Problem -> Report every line below that carries the word "cone".
---------- Provided records
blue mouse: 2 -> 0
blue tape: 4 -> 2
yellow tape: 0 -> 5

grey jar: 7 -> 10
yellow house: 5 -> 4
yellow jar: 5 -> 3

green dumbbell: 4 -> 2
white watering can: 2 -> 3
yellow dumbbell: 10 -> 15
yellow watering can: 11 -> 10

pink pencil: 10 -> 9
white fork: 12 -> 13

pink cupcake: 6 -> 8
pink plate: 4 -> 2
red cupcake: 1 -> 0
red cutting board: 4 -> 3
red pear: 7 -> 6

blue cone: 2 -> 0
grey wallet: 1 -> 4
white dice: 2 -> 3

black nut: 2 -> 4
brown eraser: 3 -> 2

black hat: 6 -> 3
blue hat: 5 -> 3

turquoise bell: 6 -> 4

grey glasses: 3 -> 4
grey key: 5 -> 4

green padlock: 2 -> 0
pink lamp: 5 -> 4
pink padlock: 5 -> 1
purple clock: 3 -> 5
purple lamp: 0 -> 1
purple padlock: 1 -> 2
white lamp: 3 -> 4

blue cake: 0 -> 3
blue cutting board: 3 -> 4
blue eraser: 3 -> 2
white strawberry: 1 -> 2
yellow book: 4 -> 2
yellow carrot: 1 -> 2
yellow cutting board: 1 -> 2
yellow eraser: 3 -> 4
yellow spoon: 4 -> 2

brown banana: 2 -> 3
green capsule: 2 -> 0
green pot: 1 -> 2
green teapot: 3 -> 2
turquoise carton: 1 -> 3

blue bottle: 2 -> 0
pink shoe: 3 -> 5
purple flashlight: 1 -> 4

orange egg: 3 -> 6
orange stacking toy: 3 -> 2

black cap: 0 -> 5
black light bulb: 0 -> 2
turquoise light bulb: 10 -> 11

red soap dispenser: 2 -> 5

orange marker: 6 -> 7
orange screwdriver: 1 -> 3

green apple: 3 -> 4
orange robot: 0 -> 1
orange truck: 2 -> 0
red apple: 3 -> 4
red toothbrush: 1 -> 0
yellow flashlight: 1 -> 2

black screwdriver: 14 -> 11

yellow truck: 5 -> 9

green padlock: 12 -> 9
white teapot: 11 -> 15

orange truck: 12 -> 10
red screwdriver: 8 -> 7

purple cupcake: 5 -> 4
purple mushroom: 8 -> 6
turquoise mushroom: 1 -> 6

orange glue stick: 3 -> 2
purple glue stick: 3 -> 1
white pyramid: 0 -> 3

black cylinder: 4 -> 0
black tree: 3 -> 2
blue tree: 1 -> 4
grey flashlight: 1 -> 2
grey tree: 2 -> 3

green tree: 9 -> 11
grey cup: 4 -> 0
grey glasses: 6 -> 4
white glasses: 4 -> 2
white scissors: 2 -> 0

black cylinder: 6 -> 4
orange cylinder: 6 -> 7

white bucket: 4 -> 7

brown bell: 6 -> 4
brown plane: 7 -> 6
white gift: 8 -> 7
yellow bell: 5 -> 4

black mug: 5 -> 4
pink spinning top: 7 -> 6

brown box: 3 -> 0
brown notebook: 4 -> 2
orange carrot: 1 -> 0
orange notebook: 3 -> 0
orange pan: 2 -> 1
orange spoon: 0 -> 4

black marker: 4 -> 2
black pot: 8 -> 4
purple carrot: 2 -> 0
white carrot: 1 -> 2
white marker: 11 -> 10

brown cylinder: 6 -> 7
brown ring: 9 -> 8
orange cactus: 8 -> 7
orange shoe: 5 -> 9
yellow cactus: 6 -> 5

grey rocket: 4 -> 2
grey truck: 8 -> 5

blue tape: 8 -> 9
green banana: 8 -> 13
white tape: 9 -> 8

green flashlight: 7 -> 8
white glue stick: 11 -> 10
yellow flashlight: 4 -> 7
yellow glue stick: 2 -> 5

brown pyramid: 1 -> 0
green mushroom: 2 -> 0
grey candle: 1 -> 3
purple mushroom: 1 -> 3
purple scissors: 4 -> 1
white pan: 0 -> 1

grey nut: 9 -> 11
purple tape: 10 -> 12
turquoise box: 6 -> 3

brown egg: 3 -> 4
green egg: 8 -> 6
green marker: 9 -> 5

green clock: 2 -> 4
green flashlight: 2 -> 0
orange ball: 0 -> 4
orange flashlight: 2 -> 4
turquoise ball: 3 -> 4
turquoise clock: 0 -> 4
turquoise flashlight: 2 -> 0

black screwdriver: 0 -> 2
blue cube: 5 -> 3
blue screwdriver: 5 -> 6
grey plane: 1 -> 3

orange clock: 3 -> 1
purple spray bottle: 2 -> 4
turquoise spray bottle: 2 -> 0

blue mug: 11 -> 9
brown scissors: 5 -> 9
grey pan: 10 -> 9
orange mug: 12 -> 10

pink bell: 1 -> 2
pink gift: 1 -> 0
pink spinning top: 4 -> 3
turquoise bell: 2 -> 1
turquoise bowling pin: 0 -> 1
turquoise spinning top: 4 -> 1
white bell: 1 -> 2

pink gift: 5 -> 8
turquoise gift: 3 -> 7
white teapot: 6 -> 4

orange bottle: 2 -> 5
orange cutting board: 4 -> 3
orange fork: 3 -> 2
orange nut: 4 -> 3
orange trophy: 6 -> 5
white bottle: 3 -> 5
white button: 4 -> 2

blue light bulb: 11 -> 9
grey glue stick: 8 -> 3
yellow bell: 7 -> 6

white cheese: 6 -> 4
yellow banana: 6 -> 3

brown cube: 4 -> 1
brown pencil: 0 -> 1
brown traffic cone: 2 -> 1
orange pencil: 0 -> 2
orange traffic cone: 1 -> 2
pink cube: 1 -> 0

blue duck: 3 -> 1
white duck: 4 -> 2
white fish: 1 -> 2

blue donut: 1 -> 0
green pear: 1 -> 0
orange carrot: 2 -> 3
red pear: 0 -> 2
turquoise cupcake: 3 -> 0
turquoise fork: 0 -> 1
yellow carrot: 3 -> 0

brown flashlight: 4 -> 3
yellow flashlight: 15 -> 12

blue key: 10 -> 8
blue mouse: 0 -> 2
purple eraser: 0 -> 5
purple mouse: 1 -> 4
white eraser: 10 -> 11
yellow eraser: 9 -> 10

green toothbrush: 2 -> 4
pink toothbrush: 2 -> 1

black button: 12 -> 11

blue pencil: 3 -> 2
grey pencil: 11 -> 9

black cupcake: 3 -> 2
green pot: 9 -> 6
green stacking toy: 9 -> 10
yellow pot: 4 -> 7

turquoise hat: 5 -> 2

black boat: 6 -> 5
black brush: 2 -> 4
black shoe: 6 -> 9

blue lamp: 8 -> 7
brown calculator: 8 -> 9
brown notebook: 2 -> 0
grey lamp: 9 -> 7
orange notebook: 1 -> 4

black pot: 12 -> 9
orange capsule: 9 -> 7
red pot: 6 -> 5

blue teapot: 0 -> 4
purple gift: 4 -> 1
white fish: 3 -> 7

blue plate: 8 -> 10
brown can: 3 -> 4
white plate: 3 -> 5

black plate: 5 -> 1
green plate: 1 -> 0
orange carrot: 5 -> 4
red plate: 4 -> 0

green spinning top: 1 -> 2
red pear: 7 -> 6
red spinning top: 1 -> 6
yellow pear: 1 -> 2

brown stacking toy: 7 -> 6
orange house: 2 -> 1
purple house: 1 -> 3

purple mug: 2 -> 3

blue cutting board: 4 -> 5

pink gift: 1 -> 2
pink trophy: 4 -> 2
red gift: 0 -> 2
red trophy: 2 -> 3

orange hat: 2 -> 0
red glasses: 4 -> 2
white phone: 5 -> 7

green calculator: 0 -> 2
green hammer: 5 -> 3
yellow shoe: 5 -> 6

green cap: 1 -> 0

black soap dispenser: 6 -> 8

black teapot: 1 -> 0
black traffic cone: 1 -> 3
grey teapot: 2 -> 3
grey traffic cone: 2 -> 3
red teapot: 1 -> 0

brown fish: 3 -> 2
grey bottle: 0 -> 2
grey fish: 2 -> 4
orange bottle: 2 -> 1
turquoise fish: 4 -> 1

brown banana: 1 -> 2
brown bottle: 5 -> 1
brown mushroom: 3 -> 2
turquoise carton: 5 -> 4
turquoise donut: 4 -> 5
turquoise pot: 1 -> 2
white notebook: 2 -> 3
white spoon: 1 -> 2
--------------------
Output for this task ->
blue cone: 2 -> 0
brown traffic cone: 2 -> 1
orange traffic cone: 1 -> 2
black traffic cone: 1 -> 3
grey traffic cone: 2 -> 3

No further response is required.